→ **PROVIDED MATERIAL**

═══

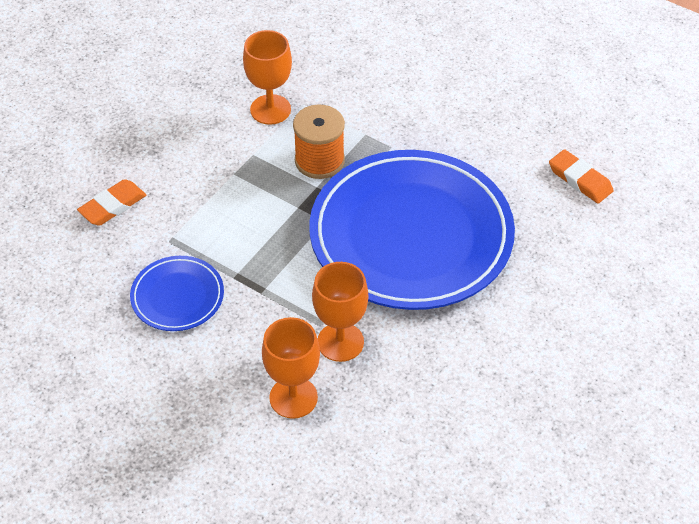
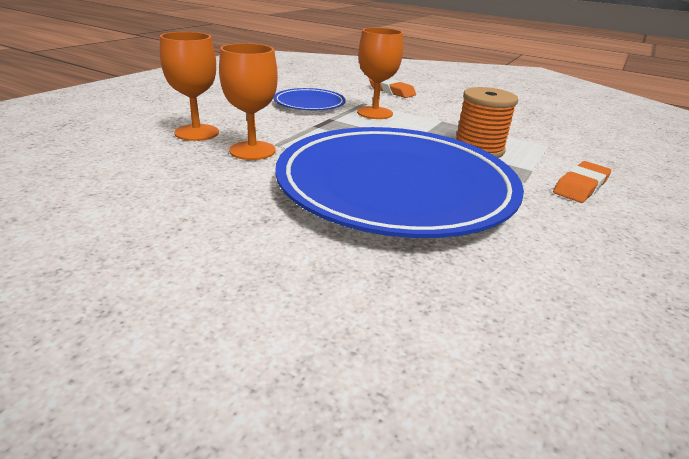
camera: 85 degrees right, 20 degrees down
orange goblet [243,30,292,125] -> orange goblet moved to [357,28,403,119]
orange eraser [549,149,614,204] -> orange eraser moved to [553,161,611,203]

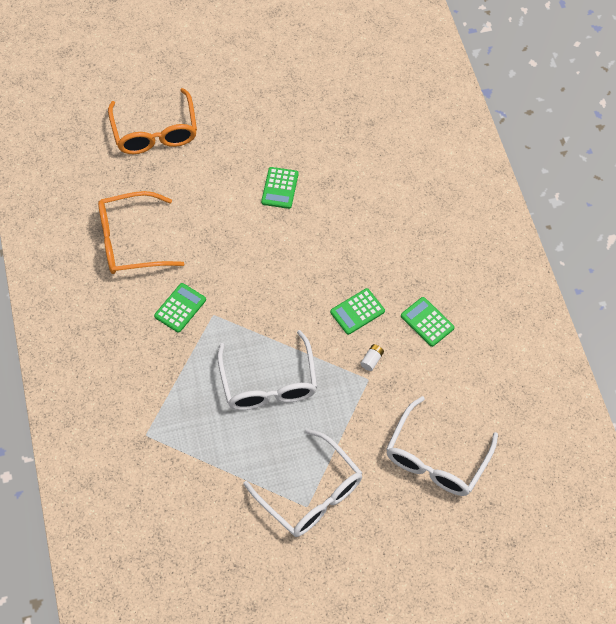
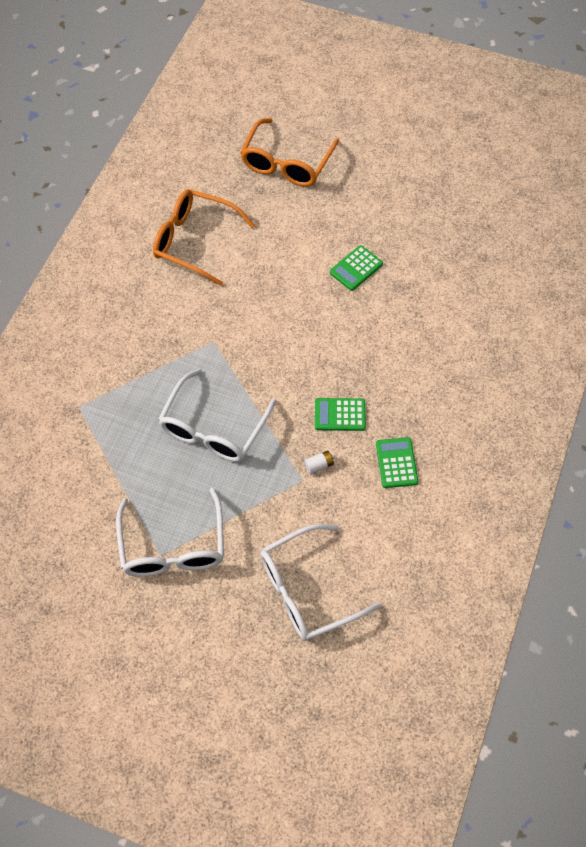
camera: 35 degrees right, 0 degrees up
green calculator [154,283,206,333] -> none

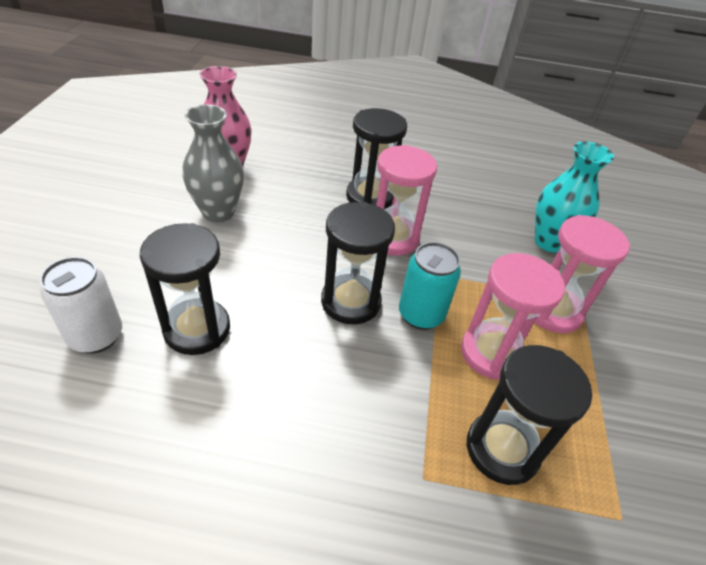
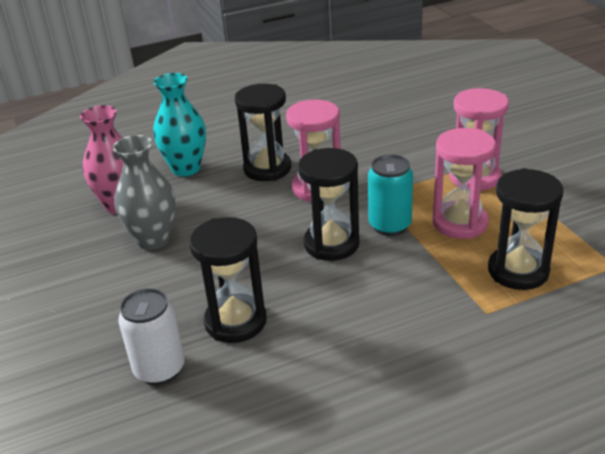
camera: 25 degrees left, 10 degrees down
turquoise vase [535,141,614,253] -> turquoise vase moved to [153,73,206,176]

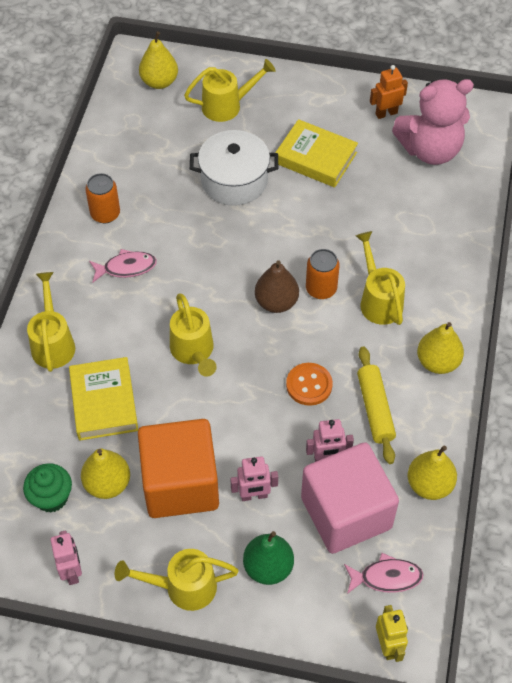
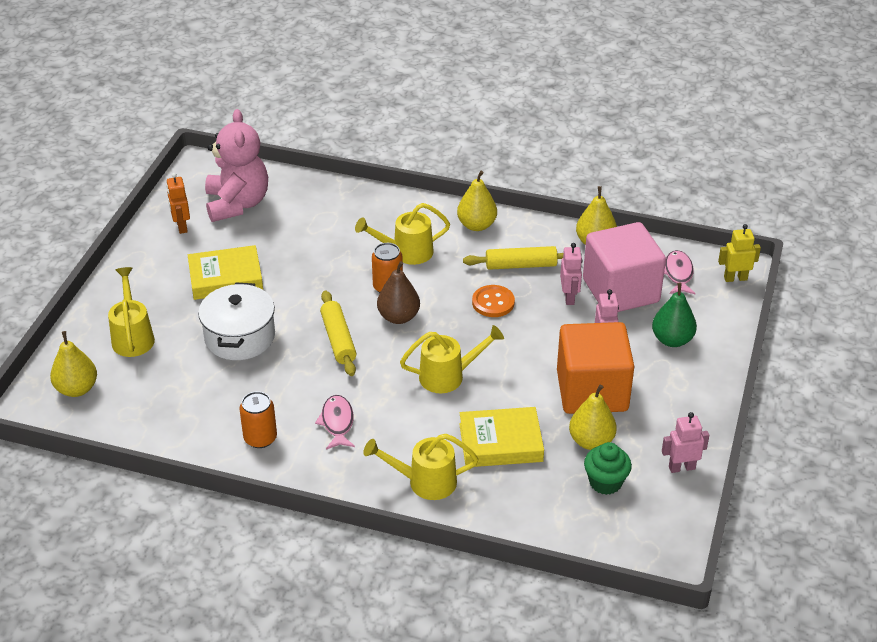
camera: 85 degrees left, 15 degrees down
yellow watering can [115,549,239,611] -> none
yellow book [275,119,358,188] -> yellow book turned 45 degrees clockwise [188,245,263,300]
none -> yellow rolling pin [320,290,356,376]

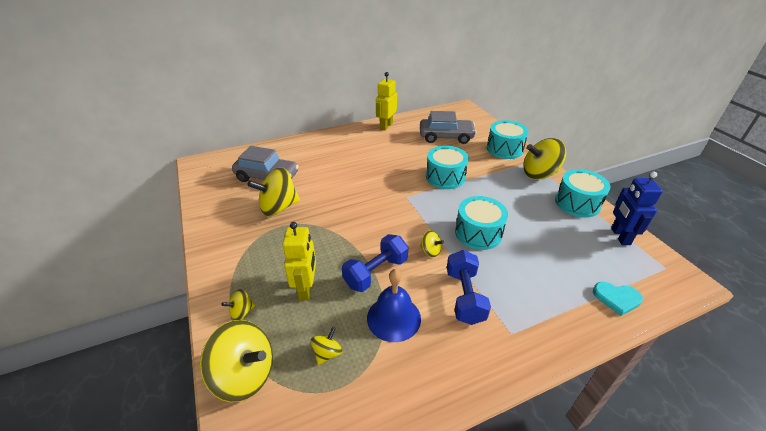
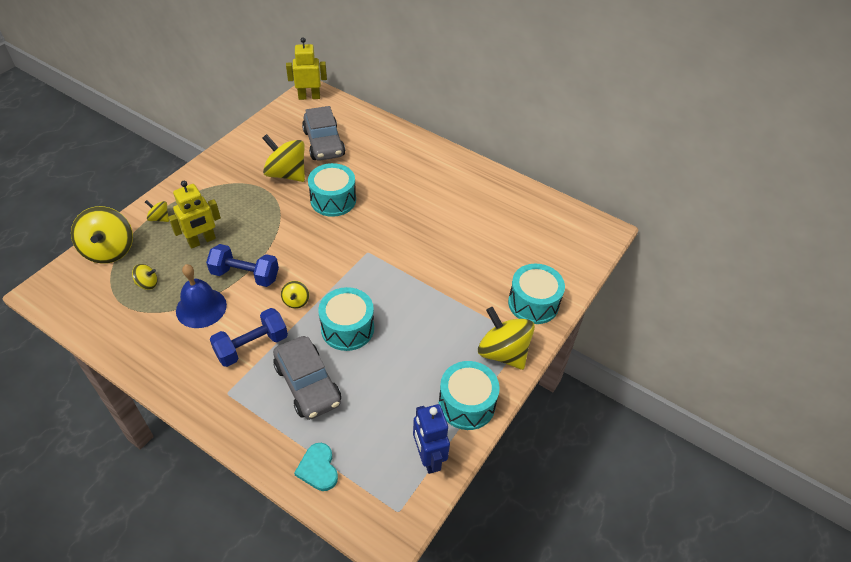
camera: 55 degrees right, 10 degrees up
yellow robot [376,72,397,131] -> yellow robot moved to [286,37,327,100]
grey car [420,111,477,144] -> grey car moved to [273,336,341,420]
turquoise drum [426,146,469,189] -> turquoise drum moved to [308,163,356,217]
blue robot [611,171,663,245] -> blue robot turned 75 degrees counterclockwise [413,404,450,474]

═══

→ **TASK PROMPT**
From the line containing "yellow robot [376,72,397,131]" to the final line of the data, repeat each line exactly. Include both ends.

→ **WORKED SOLUTION**
yellow robot [376,72,397,131] -> yellow robot moved to [286,37,327,100]
grey car [420,111,477,144] -> grey car moved to [273,336,341,420]
turquoise drum [426,146,469,189] -> turquoise drum moved to [308,163,356,217]
blue robot [611,171,663,245] -> blue robot turned 75 degrees counterclockwise [413,404,450,474]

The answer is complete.